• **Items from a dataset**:
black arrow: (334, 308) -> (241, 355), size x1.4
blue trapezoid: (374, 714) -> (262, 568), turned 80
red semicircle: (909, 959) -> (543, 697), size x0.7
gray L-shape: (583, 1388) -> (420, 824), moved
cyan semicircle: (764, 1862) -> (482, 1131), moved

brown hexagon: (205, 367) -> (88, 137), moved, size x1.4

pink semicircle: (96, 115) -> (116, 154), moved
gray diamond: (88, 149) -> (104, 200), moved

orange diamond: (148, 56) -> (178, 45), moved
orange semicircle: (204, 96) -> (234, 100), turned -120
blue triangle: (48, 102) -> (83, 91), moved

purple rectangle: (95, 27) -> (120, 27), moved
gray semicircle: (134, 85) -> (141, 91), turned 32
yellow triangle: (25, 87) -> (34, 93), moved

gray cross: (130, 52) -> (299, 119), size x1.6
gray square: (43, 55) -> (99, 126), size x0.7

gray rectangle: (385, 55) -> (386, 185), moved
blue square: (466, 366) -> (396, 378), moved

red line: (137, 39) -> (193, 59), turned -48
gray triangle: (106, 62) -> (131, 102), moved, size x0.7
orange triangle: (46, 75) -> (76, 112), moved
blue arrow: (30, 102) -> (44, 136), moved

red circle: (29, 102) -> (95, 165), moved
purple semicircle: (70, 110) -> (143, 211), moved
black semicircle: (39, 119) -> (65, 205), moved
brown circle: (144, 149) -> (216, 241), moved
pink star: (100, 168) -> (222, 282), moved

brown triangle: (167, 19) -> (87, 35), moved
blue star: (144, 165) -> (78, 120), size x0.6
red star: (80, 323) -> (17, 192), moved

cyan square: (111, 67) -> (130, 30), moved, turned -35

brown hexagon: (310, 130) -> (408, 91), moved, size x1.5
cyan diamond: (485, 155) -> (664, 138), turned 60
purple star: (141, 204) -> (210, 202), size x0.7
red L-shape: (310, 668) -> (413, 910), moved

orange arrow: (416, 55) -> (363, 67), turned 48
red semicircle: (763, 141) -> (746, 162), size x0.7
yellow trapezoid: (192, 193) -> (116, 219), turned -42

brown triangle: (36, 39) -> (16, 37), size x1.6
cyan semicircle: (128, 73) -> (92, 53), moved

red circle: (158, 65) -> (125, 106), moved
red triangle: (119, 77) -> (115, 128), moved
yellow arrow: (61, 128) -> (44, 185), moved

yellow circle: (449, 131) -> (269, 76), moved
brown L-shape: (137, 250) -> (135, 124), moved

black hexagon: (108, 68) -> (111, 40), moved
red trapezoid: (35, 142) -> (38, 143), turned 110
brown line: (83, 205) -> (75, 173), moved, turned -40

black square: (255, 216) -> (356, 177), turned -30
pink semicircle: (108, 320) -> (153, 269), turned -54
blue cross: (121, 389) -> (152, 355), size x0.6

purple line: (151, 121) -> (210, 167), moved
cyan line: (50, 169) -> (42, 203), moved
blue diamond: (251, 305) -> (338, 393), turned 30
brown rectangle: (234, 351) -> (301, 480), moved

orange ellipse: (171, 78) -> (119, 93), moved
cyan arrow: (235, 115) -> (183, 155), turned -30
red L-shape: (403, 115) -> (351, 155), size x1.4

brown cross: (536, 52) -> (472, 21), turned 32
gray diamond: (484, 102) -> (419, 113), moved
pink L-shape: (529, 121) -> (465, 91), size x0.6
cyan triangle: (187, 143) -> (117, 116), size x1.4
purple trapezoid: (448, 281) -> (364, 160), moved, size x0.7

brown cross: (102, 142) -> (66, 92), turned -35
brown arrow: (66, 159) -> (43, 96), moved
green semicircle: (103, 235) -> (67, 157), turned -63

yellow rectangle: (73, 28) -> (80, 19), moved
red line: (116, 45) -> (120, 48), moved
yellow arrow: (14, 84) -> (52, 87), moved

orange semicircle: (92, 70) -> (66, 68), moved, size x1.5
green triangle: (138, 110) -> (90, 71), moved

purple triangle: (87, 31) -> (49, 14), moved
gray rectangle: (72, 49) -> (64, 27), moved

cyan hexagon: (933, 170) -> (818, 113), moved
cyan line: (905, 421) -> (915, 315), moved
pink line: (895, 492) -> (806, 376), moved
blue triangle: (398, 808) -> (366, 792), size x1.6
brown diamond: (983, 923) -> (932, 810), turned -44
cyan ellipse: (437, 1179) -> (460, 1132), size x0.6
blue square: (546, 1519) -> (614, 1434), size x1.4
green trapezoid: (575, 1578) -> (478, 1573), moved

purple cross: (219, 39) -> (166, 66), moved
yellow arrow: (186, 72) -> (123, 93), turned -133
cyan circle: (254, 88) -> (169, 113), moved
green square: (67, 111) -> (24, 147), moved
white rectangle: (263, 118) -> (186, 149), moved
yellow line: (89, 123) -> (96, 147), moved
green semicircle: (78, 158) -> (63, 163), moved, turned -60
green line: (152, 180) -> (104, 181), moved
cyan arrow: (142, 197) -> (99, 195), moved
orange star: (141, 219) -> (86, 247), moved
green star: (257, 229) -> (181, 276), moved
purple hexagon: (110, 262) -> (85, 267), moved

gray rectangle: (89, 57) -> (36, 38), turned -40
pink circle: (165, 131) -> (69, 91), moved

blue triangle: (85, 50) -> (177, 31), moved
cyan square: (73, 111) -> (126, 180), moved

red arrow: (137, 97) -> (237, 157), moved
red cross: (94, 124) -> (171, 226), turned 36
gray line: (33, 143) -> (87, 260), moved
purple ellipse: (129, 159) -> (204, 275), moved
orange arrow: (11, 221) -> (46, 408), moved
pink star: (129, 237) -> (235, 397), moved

• **BRIEF**: Reproduce the lines of the entries above from the one with "cyan arrow: (142, 197) -> (99, 195), moved" to the one with "purple ellipse: (129, 159)", both included, exactly and without any other line.

• **SOLUTION**:
cyan arrow: (142, 197) -> (99, 195), moved
orange star: (141, 219) -> (86, 247), moved
green star: (257, 229) -> (181, 276), moved
purple hexagon: (110, 262) -> (85, 267), moved

gray rectangle: (89, 57) -> (36, 38), turned -40
pink circle: (165, 131) -> (69, 91), moved

blue triangle: (85, 50) -> (177, 31), moved
cyan square: (73, 111) -> (126, 180), moved

red arrow: (137, 97) -> (237, 157), moved
red cross: (94, 124) -> (171, 226), turned 36
gray line: (33, 143) -> (87, 260), moved
purple ellipse: (129, 159) -> (204, 275), moved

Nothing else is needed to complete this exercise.